● DATA EXCERPT
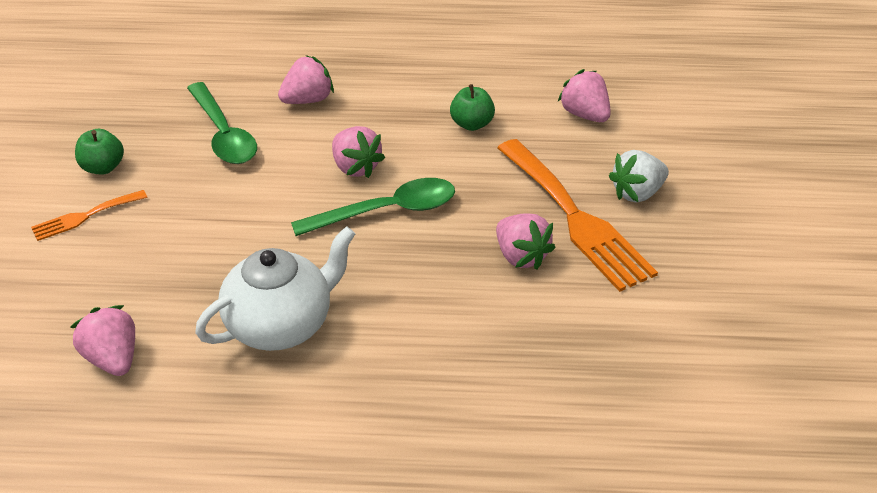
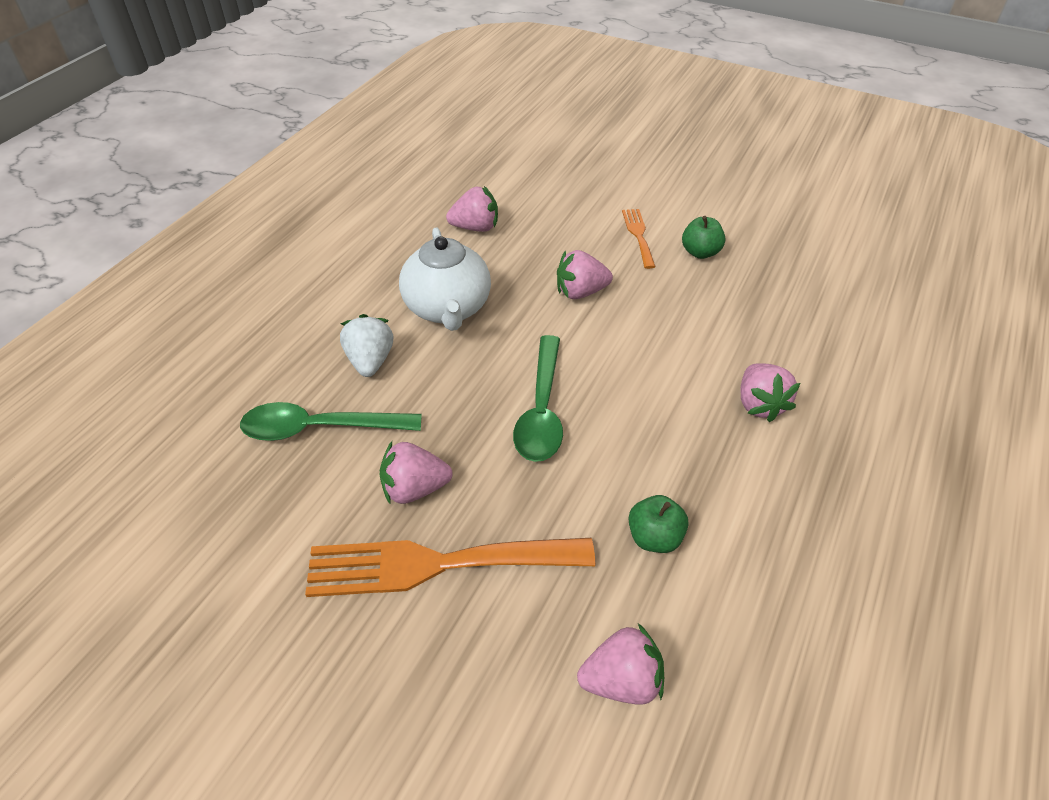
camera: 115 degrees right, 5 degrees up
(223, 134) = (720, 330): green spoon -> green spoon (319, 428)
(355, 167) = (622, 408): pink strawberry -> pink strawberry (580, 292)
(637, 193) = (437, 654): white strawberry -> white strawberry (370, 361)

● INSTRUCTIONS FOR THE TASK
The line containing "(223, 134) = (720, 330): green" marks the start. Repeat it and every line after it to the end of the listing above, exactly.

● SOLUTION BELOW
(223, 134) = (720, 330): green spoon -> green spoon (319, 428)
(355, 167) = (622, 408): pink strawberry -> pink strawberry (580, 292)
(637, 193) = (437, 654): white strawberry -> white strawberry (370, 361)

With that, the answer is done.